● **Assignment**:
Retype the listing exactly. Leave out the images.

--- START ---

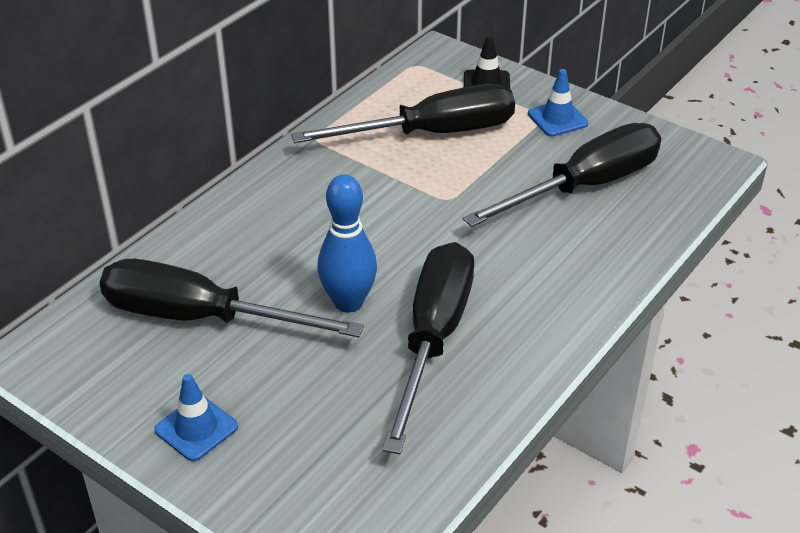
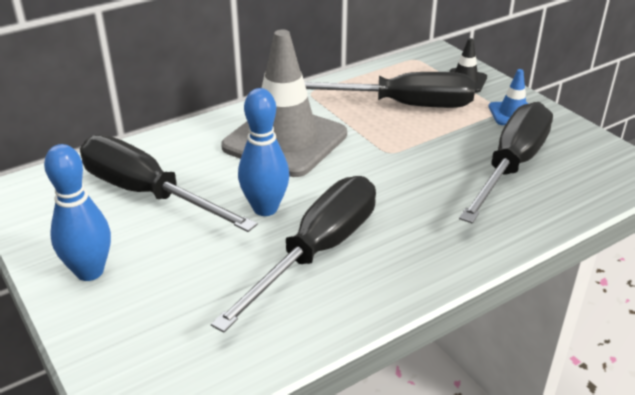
camera: 20 degrees right, 5 degrees down
(196, 428) = (90, 271): blue traffic cone -> blue bowling pin
(322, 211) = (285, 141): none -> grey traffic cone
(585, 186) = (511, 166): black screwdriver -> black screwdriver turned 45 degrees counterclockwise

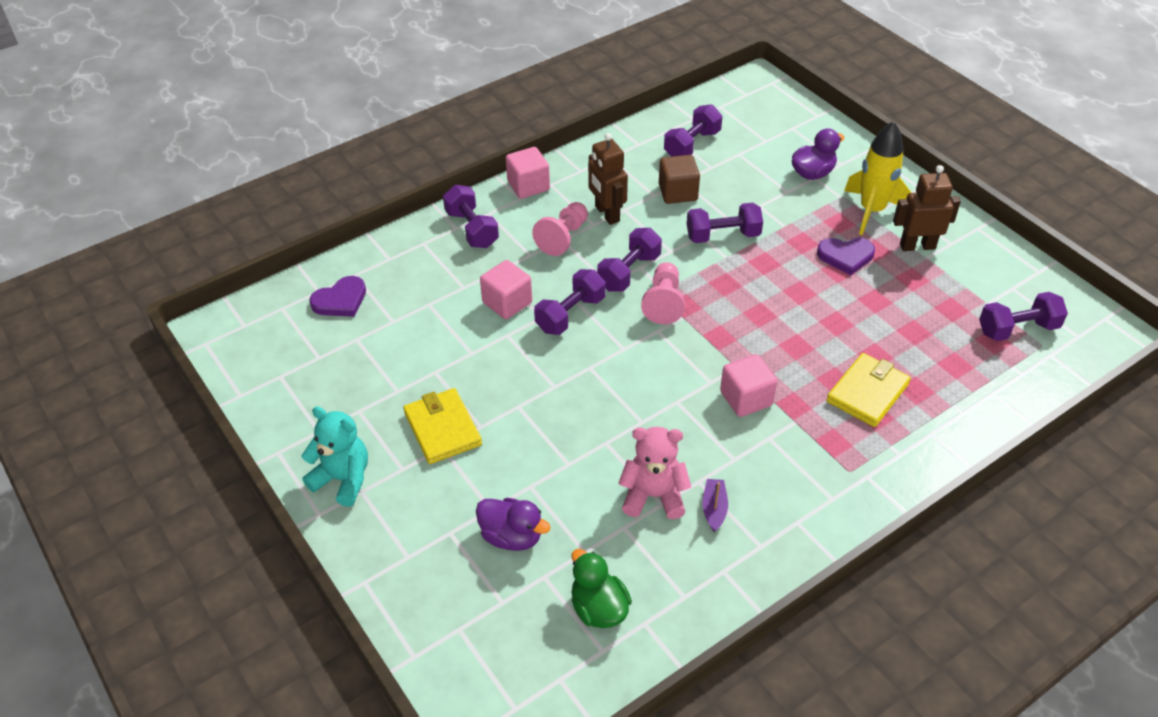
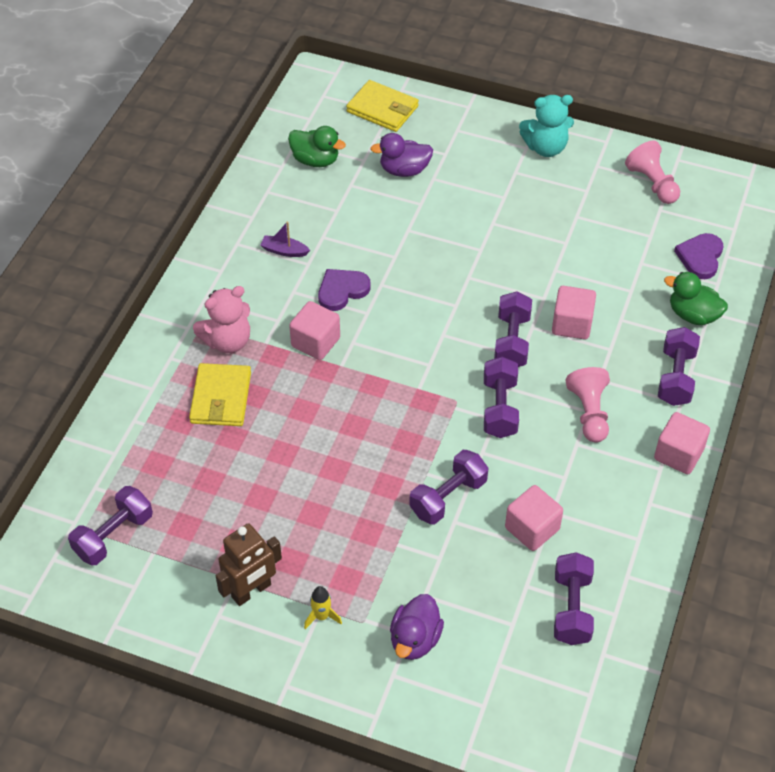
camera: 145 degrees right, 5 degrees up
(404, 262) = (693, 315): none -> green duck
(443, 429) = (516, 208): yellow wallet -> yellow wallet (382, 109)
(472, 229) = (676, 377): purple dumbbell -> purple dumbbell turned 75 degrees clockwise
(607, 214) = (575, 462): brown robot -> none
(653, 496) = (332, 238): pink teddy bear -> pink teddy bear (227, 341)
(663, 302) = (445, 394): pink pawn -> pink pawn (652, 183)
(678, 192) = (532, 528): brown cube -> pink cube
(714, 508) = (284, 251): purple boat -> purple boat turned 135 degrees clockwise
(846, 256) = (315, 537): purple heart -> purple heart (342, 290)
(871, 211) = (321, 616): yellow rocket -> yellow rocket, size x0.45

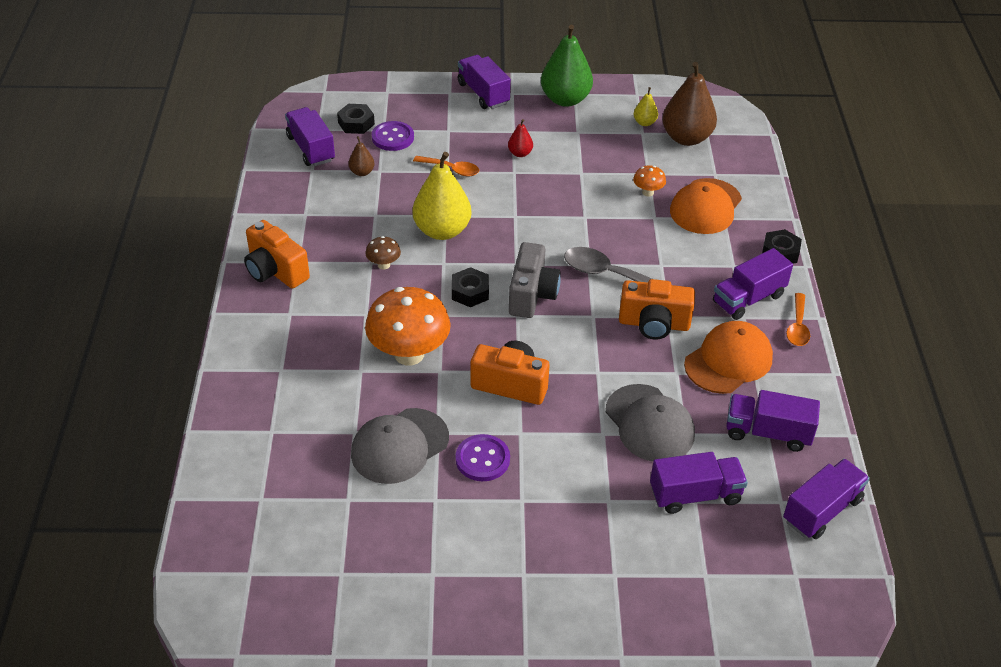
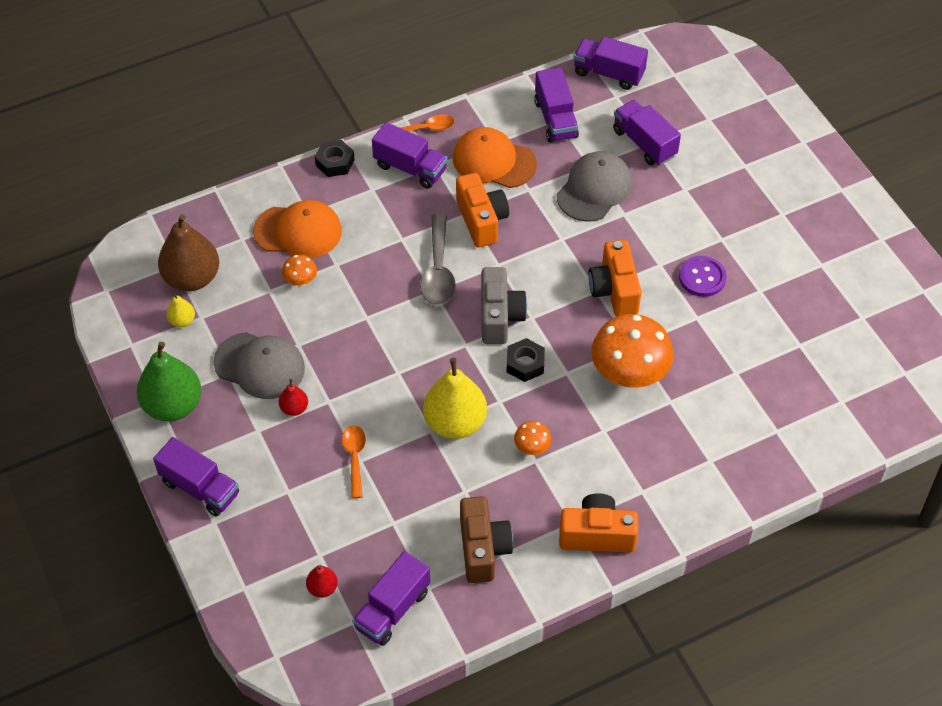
camera: 115 degrees left, 10 degrees up
(275, 271) = (597, 535): orange camera -> orange camera turned 105 degrees counterclockwise
(318, 206) = (483, 549): none -> brown camera
(356, 123) = (322, 588): black nut -> red pear
(362, 172) = (405, 537): brown pear -> none
(383, 265) = (532, 448): brown mushroom -> orange mushroom
(393, 137) = (329, 538): purple button -> none
(399, 446) = (728, 336): grey cap -> grey cap (259, 366)
(483, 94) = (200, 488): purple truck -> purple truck turned 90 degrees counterclockwise
(532, 295) = (499, 317): grey camera -> grey camera turned 105 degrees clockwise

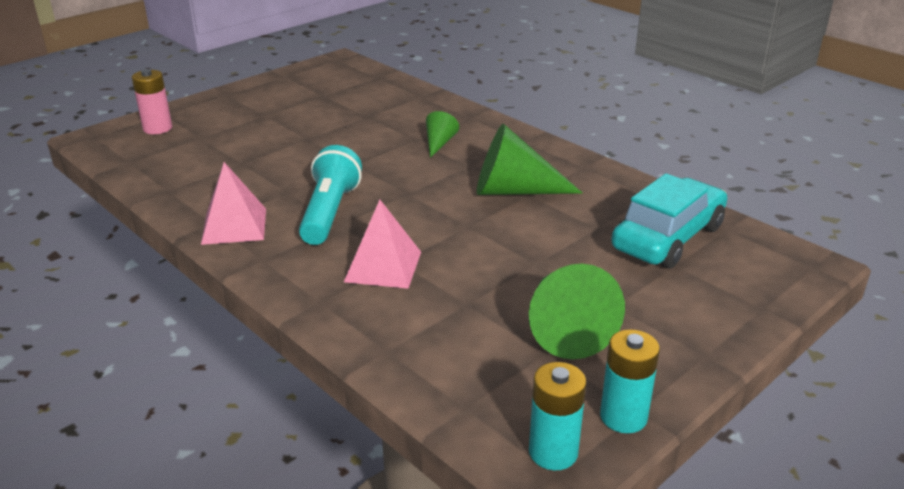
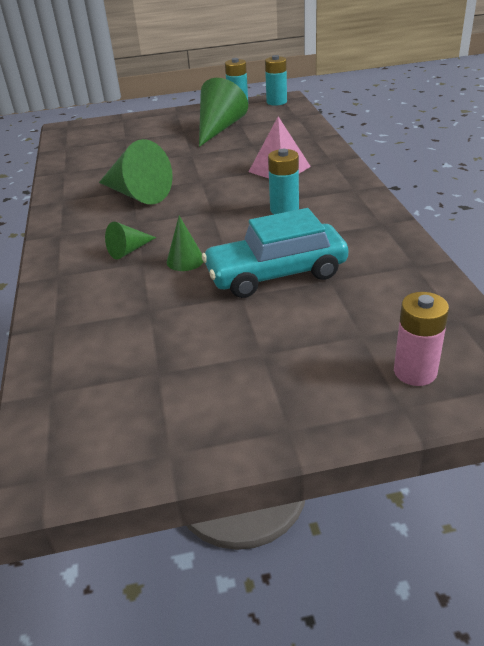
camera: 145 degrees left, 5 degrees up
(234, 226) = (364, 216): pink pyramid -> none
(329, 212) = (284, 209): turquoise flashlight -> turquoise battery
(379, 148) = (185, 260): none -> green cone
(668, 238) = (103, 150): turquoise car -> turquoise car (276, 273)

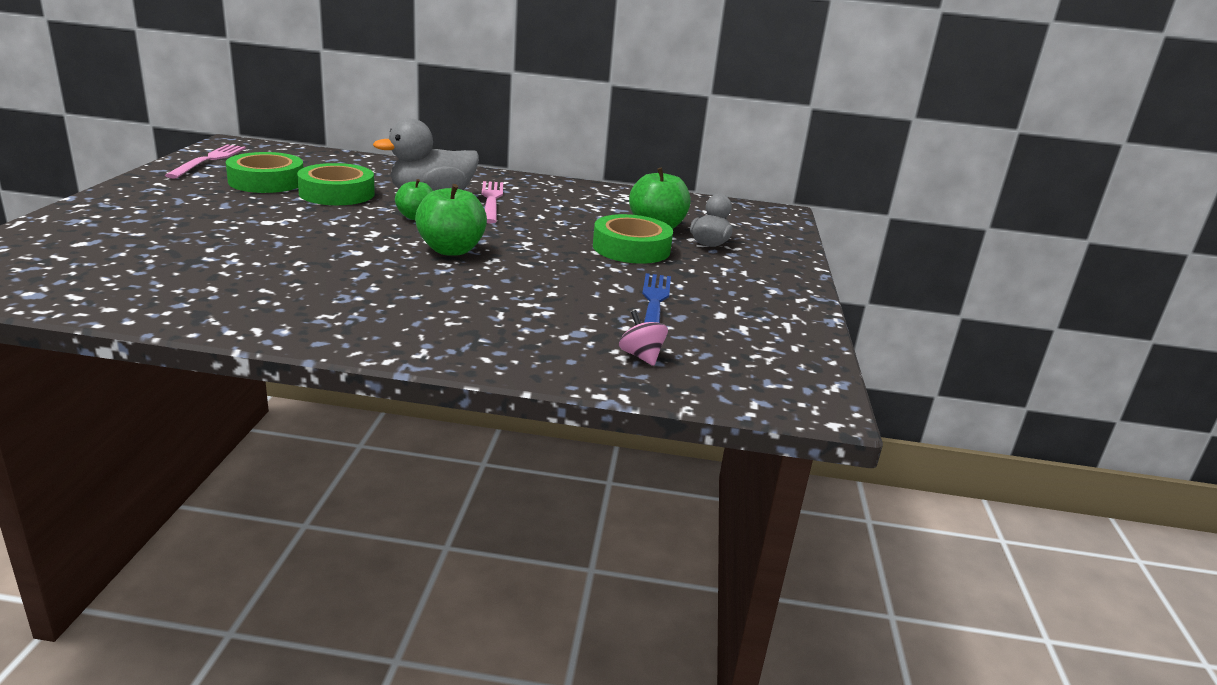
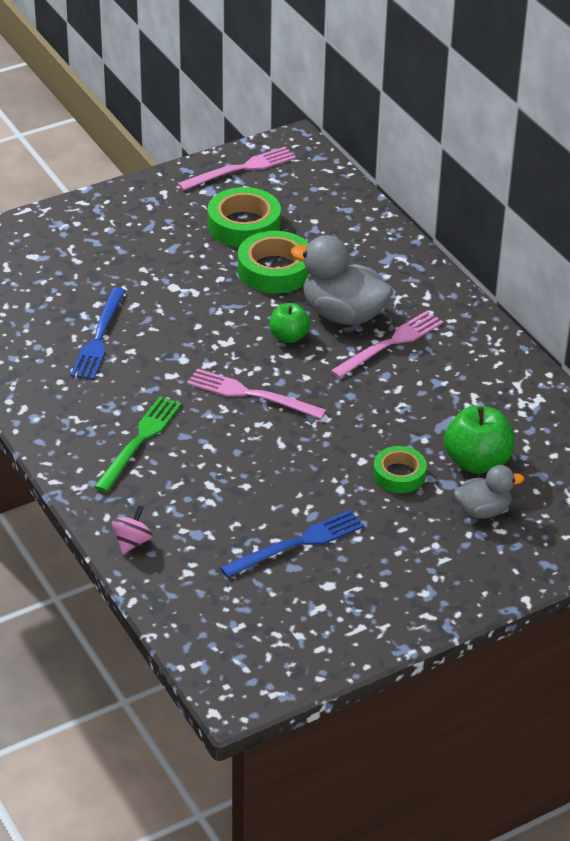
camera: 55 degrees right, 15 degrees up
(251, 264) = (99, 337): none -> blue fork
(416, 304) = (139, 441): none -> green fork
(451, 250) = (251, 394): green apple -> pink fork
(631, 248) = (399, 474): green tape -> green tape, size x0.63
(641, 356) = (199, 580): pink spinning top -> pink spinning top (132, 542)

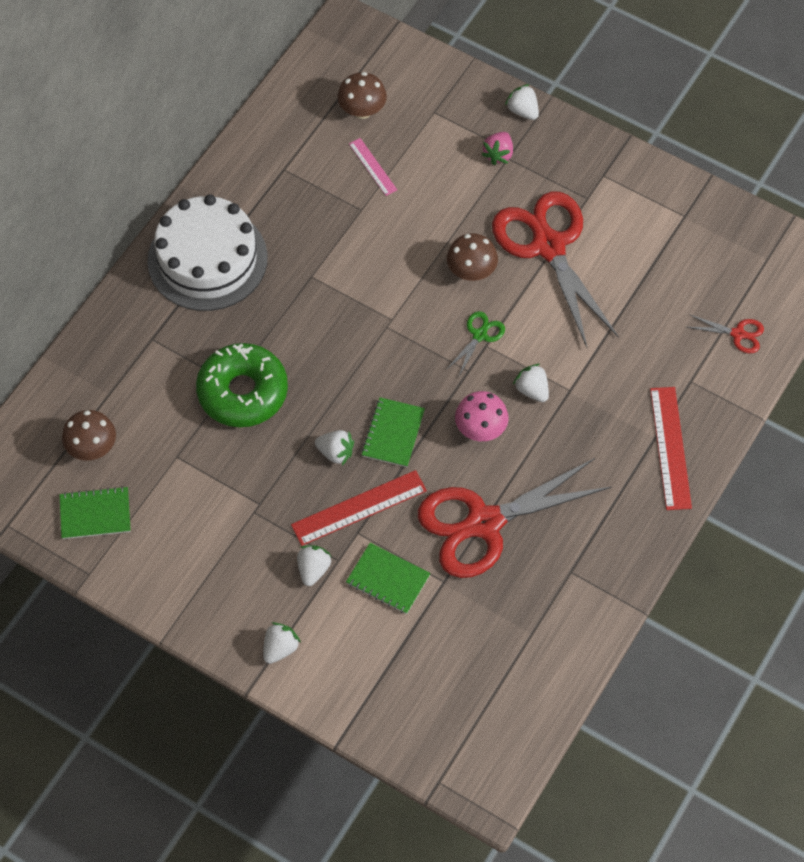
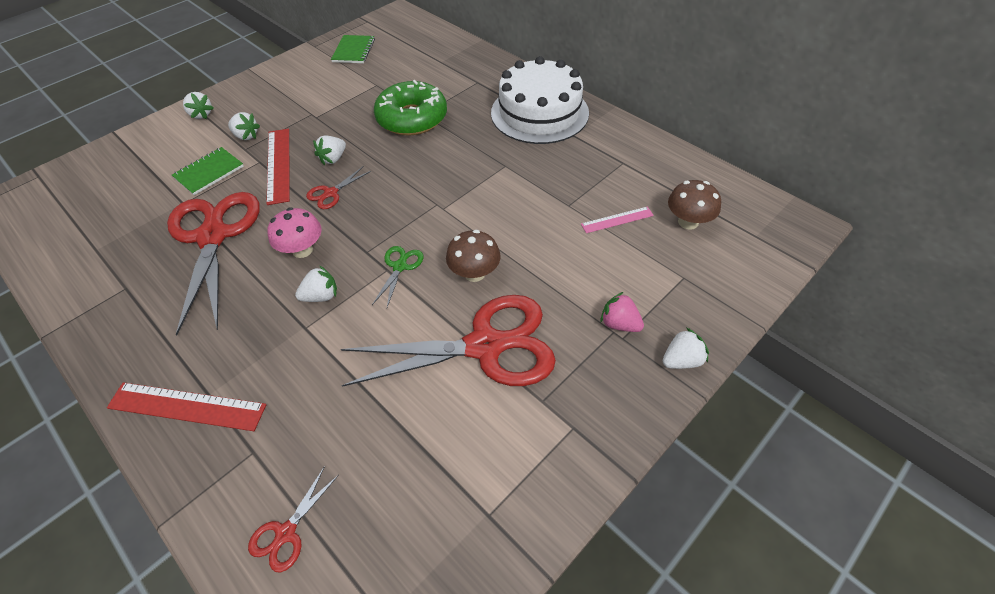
camera: 105 degrees right, 10 degrees down
(92, 448) = (402, 52): brown mushroom -> none
(393, 433) = (331, 193): green notebook -> red scissors
(479, 335) = (400, 267): green scissors -> green scissors turned 120 degrees counterclockwise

--- END ---

● **Exercise solution**:
camera: 20 degrees right, 5 degrees down
(196, 428) = (90, 271): blue traffic cone -> blue bowling pin
(322, 211) = (285, 141): none -> grey traffic cone
(585, 186) = (511, 166): black screwdriver -> black screwdriver turned 45 degrees counterclockwise

camera: 145 degrees right, 5 degrees up
(404, 262) = (693, 315): none -> green duck
(443, 429) = (516, 208): yellow wallet -> yellow wallet (382, 109)
(472, 229) = (676, 377): purple dumbbell -> purple dumbbell turned 75 degrees clockwise
(607, 214) = (575, 462): brown robot -> none
(653, 496) = (332, 238): pink teddy bear -> pink teddy bear (227, 341)
(663, 302) = (445, 394): pink pawn -> pink pawn (652, 183)
(678, 192) = (532, 528): brown cube -> pink cube
(714, 508) = (284, 251): purple boat -> purple boat turned 135 degrees clockwise
(846, 256) = (315, 537): purple heart -> purple heart (342, 290)
(871, 211) = (321, 616): yellow rocket -> yellow rocket, size x0.45

camera: 115 degrees left, 10 degrees up
(275, 271) = (597, 535): orange camera -> orange camera turned 105 degrees counterclockwise
(318, 206) = (483, 549): none -> brown camera
(356, 123) = (322, 588): black nut -> red pear
(362, 172) = (405, 537): brown pear -> none
(383, 265) = (532, 448): brown mushroom -> orange mushroom
(393, 137) = (329, 538): purple button -> none
(399, 446) = (728, 336): grey cap -> grey cap (259, 366)
(483, 94) = (200, 488): purple truck -> purple truck turned 90 degrees counterclockwise
(532, 295) = (499, 317): grey camera -> grey camera turned 105 degrees clockwise

camera: 145 degrees left, 5 degrees up
(234, 226) = (364, 216): pink pyramid -> none
(329, 212) = (284, 209): turquoise flashlight -> turquoise battery
(379, 148) = (185, 260): none -> green cone
(668, 238) = (103, 150): turquoise car -> turquoise car (276, 273)

camera: 55 degrees right, 15 degrees up
(251, 264) = (99, 337): none -> blue fork
(416, 304) = (139, 441): none -> green fork
(451, 250) = (251, 394): green apple -> pink fork
(631, 248) = (399, 474): green tape -> green tape, size x0.63
(641, 356) = (199, 580): pink spinning top -> pink spinning top (132, 542)

camera: 105 degrees right, 10 degrees down
(92, 448) = (402, 52): brown mushroom -> none
(393, 433) = (331, 193): green notebook -> red scissors
(479, 335) = (400, 267): green scissors -> green scissors turned 120 degrees counterclockwise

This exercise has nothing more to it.